GIVEN INFORMATION section start

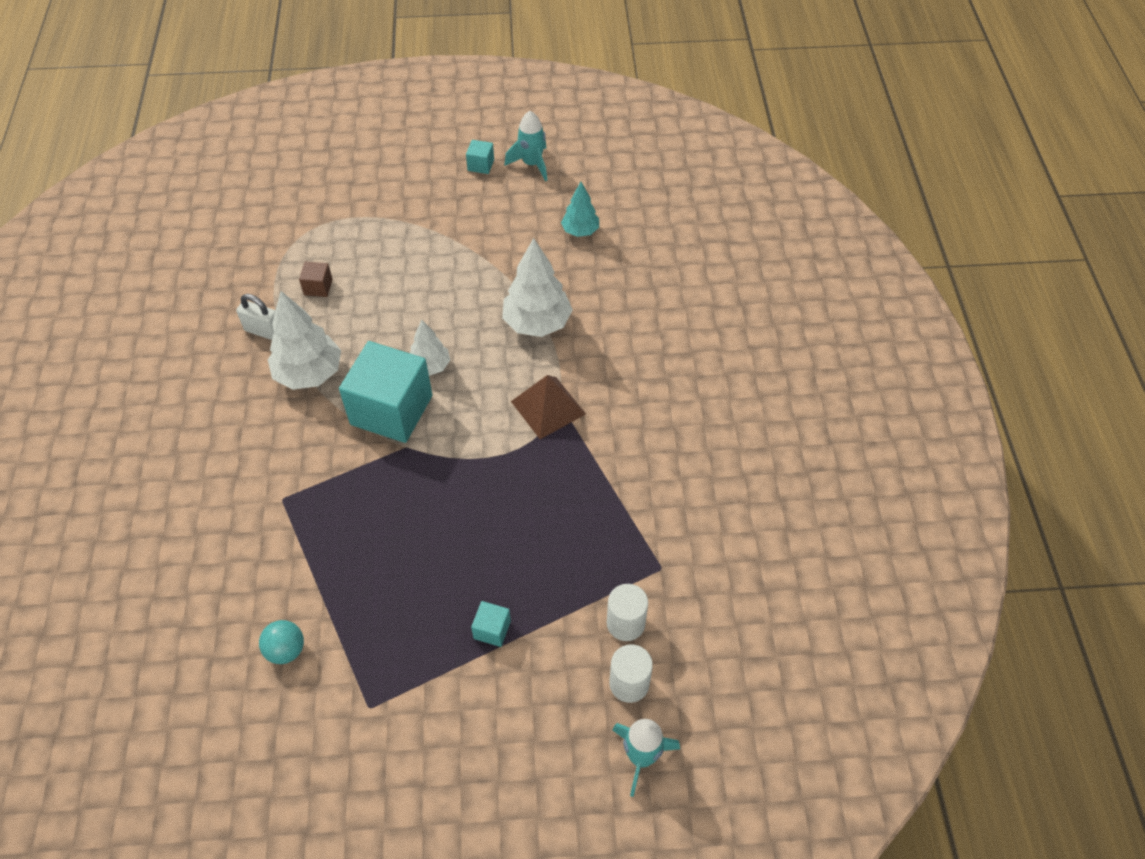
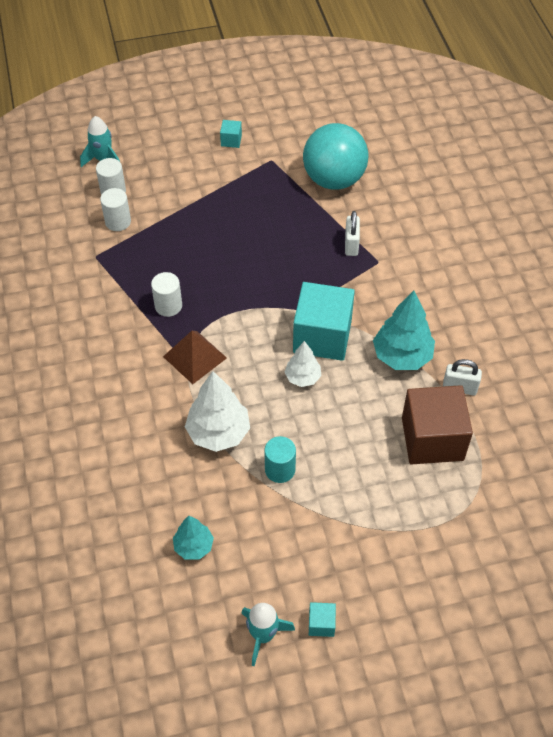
camera: 170 degrees right, 0 degrees up
turquoise ball [259,620,304,664] -> turquoise ball [303,123,368,190], size x2.33
white tree [268,291,341,390] -> turquoise tree [373,291,435,370]
brown cube [299,262,333,297] -> brown cube [402,385,473,464], size x2.40
turquoise cube [471,601,511,647] -> turquoise cube moved to [220,120,242,148]
none -> white cylinder [151,272,182,317]
none -> turquoise cylinder [264,436,296,483]
none -> white padlock [345,211,360,256]

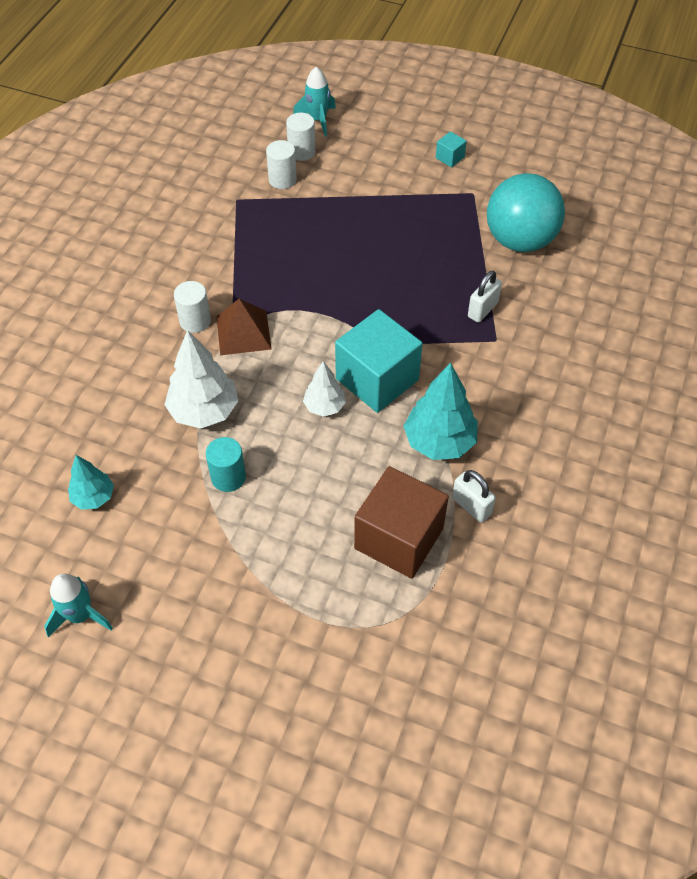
camera: 35 degrees right, 0 degrees up
white cylinder [151,272,182,317] -> white cylinder moved to [174,281,211,333]
turquoise cube [309,602,336,637] -> none

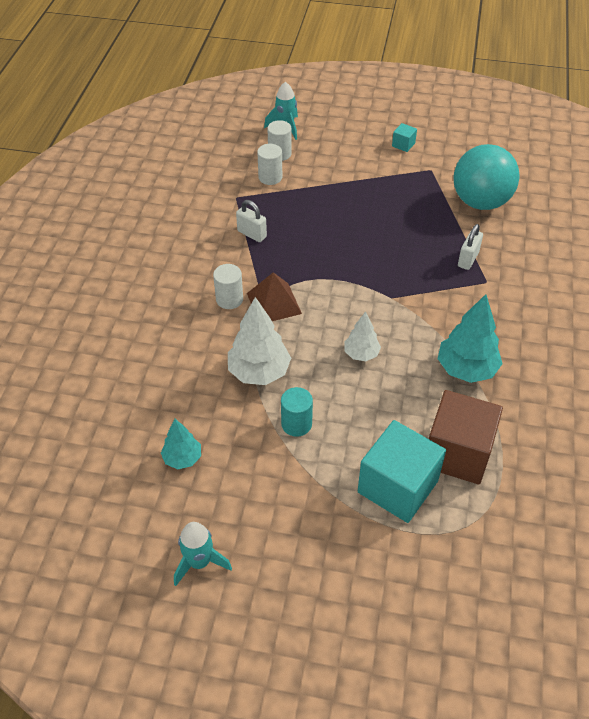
camera: 10 degrees left, 5 degrees down
turquoise cube [335,309,423,413] -> turquoise cube moved to [358,420,446,523]
white padlock [452,470,496,523] -> white padlock moved to [236,200,267,242]

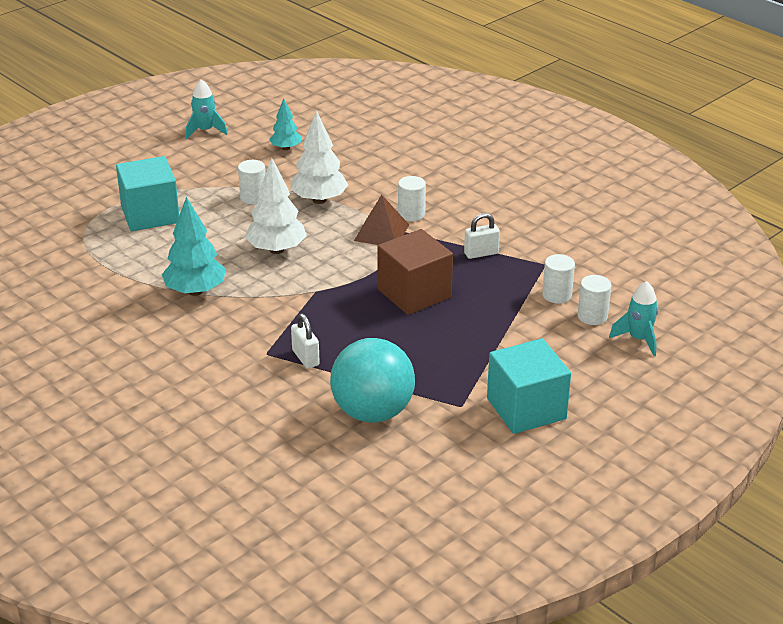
camera: 125 degrees right, 15 degrees down
turquoise cylinder [281,387,313,437] -> white cylinder [238,160,266,204]
white tree [344,311,381,361] -> white tree [245,158,307,254], size x1.69
turquoise cube [392,123,417,152] -> turquoise cube [487,339,571,434], size x2.40
brown cube [429,390,503,484] -> brown cube moved to [377,229,453,315]

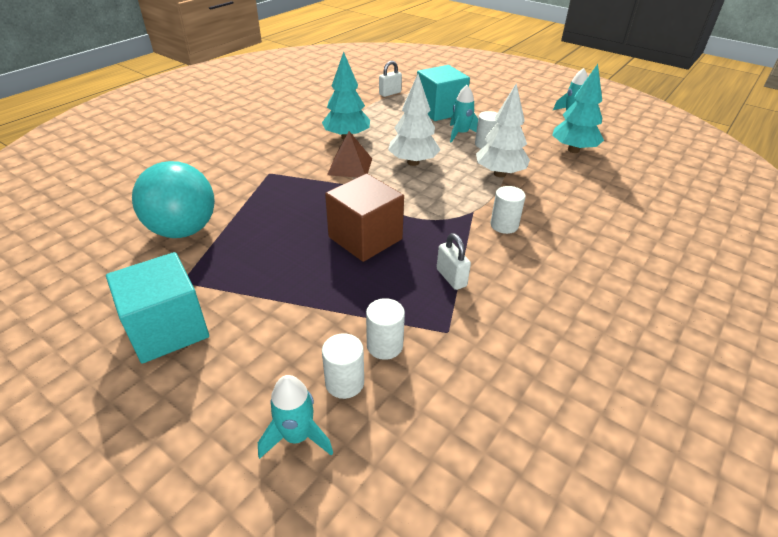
camera: 80 degrees right, 5 degrees up
turquoise tree [269,98,301,150] -> turquoise tree [552,64,604,153], size x1.69
white padlock [291,313,320,369] -> white padlock moved to [379,61,402,97]
brown pyramid [354,195,409,245] -> brown pyramid moved to [327,131,372,178]
none -> turquoise rocket [450,85,478,143]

GIVEN INFORMATION section end

§ WHAT THE TASK ASKS: Give back, word for word, the lines from the one with "camera: 125 degrees right, 15 degrees down" to the end of the records above, and no pictures.

§ RESPONSE BOX:
camera: 125 degrees right, 15 degrees down
turquoise cylinder [281,387,313,437] -> white cylinder [238,160,266,204]
white tree [344,311,381,361] -> white tree [245,158,307,254], size x1.69
turquoise cube [392,123,417,152] -> turquoise cube [487,339,571,434], size x2.40
brown cube [429,390,503,484] -> brown cube moved to [377,229,453,315]

camera: 80 degrees right, 5 degrees up
turquoise tree [269,98,301,150] -> turquoise tree [552,64,604,153], size x1.69
white padlock [291,313,320,369] -> white padlock moved to [379,61,402,97]
brown pyramid [354,195,409,245] -> brown pyramid moved to [327,131,372,178]
none -> turquoise rocket [450,85,478,143]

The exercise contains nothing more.